↓↓↓

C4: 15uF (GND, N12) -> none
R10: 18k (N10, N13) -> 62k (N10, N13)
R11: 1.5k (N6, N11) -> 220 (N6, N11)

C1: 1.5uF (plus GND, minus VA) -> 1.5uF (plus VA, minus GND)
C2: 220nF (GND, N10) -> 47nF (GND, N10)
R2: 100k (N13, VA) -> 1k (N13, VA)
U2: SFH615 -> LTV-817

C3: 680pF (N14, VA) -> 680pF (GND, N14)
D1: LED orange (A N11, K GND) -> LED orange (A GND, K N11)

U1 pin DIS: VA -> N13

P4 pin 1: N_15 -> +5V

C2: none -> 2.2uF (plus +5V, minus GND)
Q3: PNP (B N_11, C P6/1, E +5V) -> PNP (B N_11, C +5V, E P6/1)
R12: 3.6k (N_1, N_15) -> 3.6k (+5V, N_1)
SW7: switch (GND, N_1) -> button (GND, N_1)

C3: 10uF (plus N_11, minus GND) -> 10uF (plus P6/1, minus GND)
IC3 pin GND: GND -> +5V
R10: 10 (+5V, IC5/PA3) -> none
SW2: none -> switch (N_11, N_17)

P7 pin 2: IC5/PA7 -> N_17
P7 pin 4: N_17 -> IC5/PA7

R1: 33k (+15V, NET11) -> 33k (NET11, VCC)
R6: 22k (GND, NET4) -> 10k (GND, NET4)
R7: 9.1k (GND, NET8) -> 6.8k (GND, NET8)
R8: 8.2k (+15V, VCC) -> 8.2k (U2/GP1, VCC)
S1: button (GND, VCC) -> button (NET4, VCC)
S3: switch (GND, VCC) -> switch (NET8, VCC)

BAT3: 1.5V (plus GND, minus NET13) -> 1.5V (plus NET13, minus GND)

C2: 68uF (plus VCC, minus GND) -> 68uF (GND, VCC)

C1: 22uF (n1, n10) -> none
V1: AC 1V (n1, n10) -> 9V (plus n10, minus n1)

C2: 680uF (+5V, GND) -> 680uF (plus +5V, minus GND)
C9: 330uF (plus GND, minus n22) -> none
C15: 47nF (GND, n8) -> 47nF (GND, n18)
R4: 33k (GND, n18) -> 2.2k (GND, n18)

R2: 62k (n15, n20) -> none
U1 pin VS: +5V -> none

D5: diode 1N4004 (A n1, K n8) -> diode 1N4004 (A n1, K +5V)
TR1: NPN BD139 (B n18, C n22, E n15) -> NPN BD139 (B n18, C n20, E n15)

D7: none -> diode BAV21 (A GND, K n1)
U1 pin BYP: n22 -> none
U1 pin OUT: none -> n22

↑↑↑

Try it - All the entries should be output exactly as given.

Answer section -
C4: 15uF (GND, N12) -> none
R10: 18k (N10, N13) -> 62k (N10, N13)
R11: 1.5k (N6, N11) -> 220 (N6, N11)

C1: 1.5uF (plus GND, minus VA) -> 1.5uF (plus VA, minus GND)
C2: 220nF (GND, N10) -> 47nF (GND, N10)
R2: 100k (N13, VA) -> 1k (N13, VA)
U2: SFH615 -> LTV-817

C3: 680pF (N14, VA) -> 680pF (GND, N14)
D1: LED orange (A N11, K GND) -> LED orange (A GND, K N11)

U1 pin DIS: VA -> N13

P4 pin 1: N_15 -> +5V

C2: none -> 2.2uF (plus +5V, minus GND)
Q3: PNP (B N_11, C P6/1, E +5V) -> PNP (B N_11, C +5V, E P6/1)
R12: 3.6k (N_1, N_15) -> 3.6k (+5V, N_1)
SW7: switch (GND, N_1) -> button (GND, N_1)

C3: 10uF (plus N_11, minus GND) -> 10uF (plus P6/1, minus GND)
IC3 pin GND: GND -> +5V
R10: 10 (+5V, IC5/PA3) -> none
SW2: none -> switch (N_11, N_17)

P7 pin 2: IC5/PA7 -> N_17
P7 pin 4: N_17 -> IC5/PA7

R1: 33k (+15V, NET11) -> 33k (NET11, VCC)
R6: 22k (GND, NET4) -> 10k (GND, NET4)
R7: 9.1k (GND, NET8) -> 6.8k (GND, NET8)
R8: 8.2k (+15V, VCC) -> 8.2k (U2/GP1, VCC)
S1: button (GND, VCC) -> button (NET4, VCC)
S3: switch (GND, VCC) -> switch (NET8, VCC)

BAT3: 1.5V (plus GND, minus NET13) -> 1.5V (plus NET13, minus GND)

C2: 68uF (plus VCC, minus GND) -> 68uF (GND, VCC)

C1: 22uF (n1, n10) -> none
V1: AC 1V (n1, n10) -> 9V (plus n10, minus n1)

C2: 680uF (+5V, GND) -> 680uF (plus +5V, minus GND)
C9: 330uF (plus GND, minus n22) -> none
C15: 47nF (GND, n8) -> 47nF (GND, n18)
R4: 33k (GND, n18) -> 2.2k (GND, n18)

R2: 62k (n15, n20) -> none
U1 pin VS: +5V -> none

D5: diode 1N4004 (A n1, K n8) -> diode 1N4004 (A n1, K +5V)
TR1: NPN BD139 (B n18, C n22, E n15) -> NPN BD139 (B n18, C n20, E n15)

D7: none -> diode BAV21 (A GND, K n1)
U1 pin BYP: n22 -> none
U1 pin OUT: none -> n22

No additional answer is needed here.